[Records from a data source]
====================

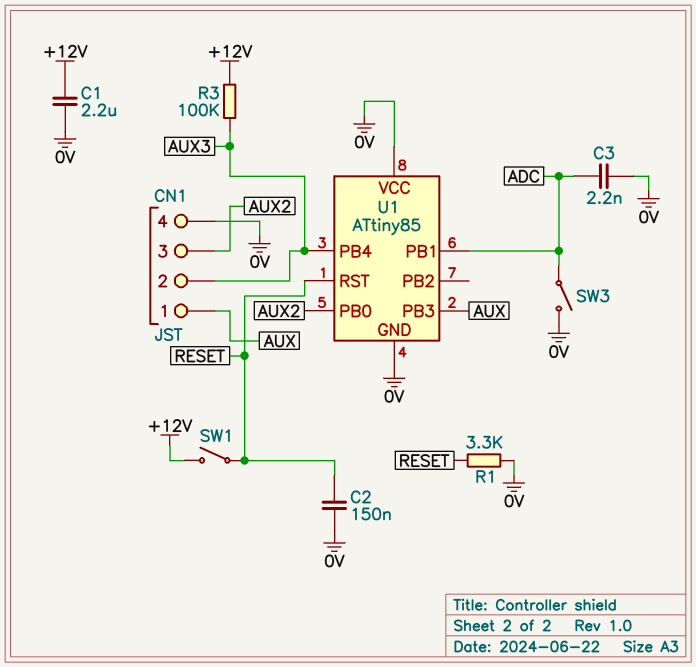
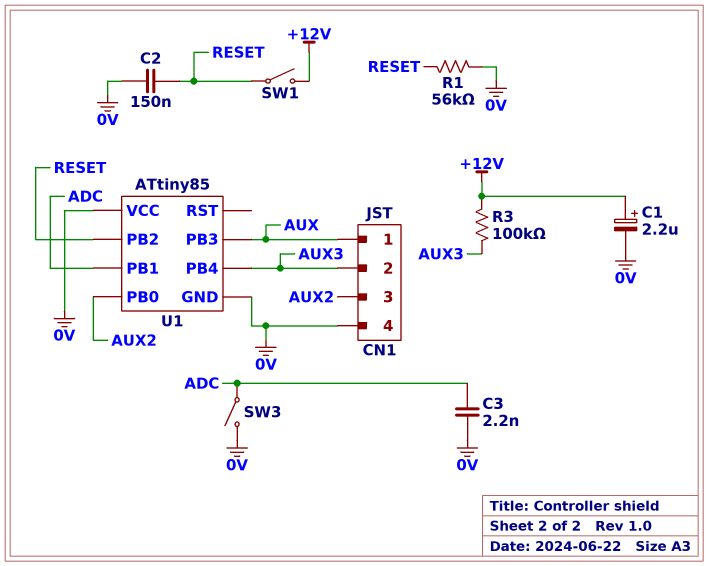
C1: 2.2uF (+12V, 0V) -> 2.2uF (plus +12V, minus 0V)
R1: 3.3k (0V, RESET) -> 56k (0V, RESET)
U1 pin PB2: none -> RESET
U1 pin RST: RESET -> none

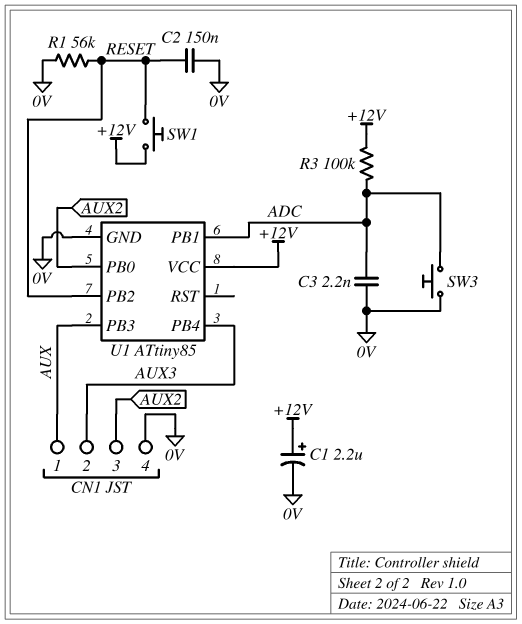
R3: 100k (+12V, AUX3) -> 100k (+12V, ADC)
SW1: switch (+12V, RESET) -> button (+12V, RESET)
SW3: switch (0V, ADC) -> button (0V, ADC)
U1 pin VCC: 0V -> +12V

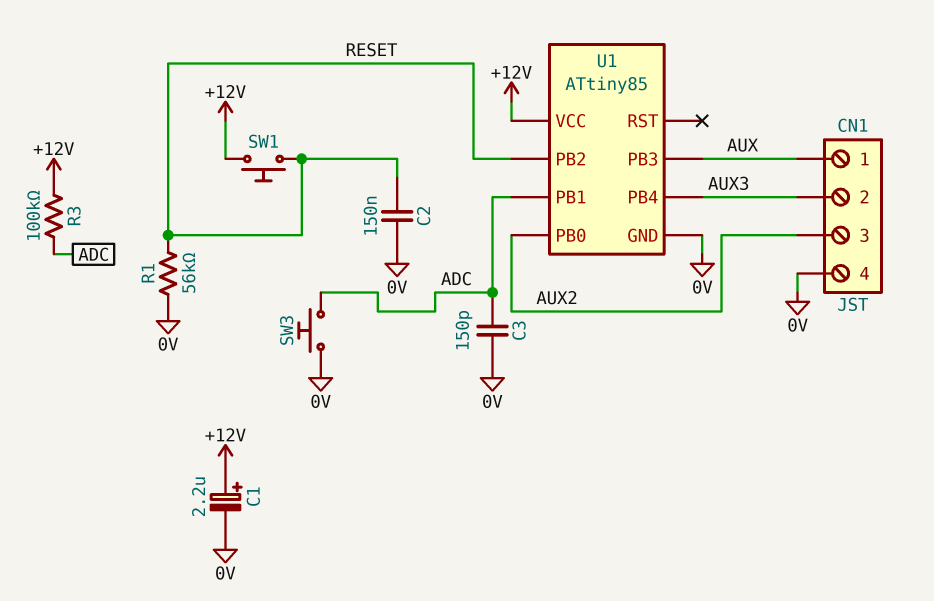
C3: 2.2nF (0V, ADC) -> 150pF (0V, ADC)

====================

## TASK
Output the data above exactly, beginning at its first line and ending with the line that holds "SW1: switch (+12V, RESET)". Leave out the pictures and add nothing.

## OUTPUT OF THE EXERCISE
C1: 2.2uF (+12V, 0V) -> 2.2uF (plus +12V, minus 0V)
R1: 3.3k (0V, RESET) -> 56k (0V, RESET)
U1 pin PB2: none -> RESET
U1 pin RST: RESET -> none

R3: 100k (+12V, AUX3) -> 100k (+12V, ADC)
SW1: switch (+12V, RESET) -> button (+12V, RESET)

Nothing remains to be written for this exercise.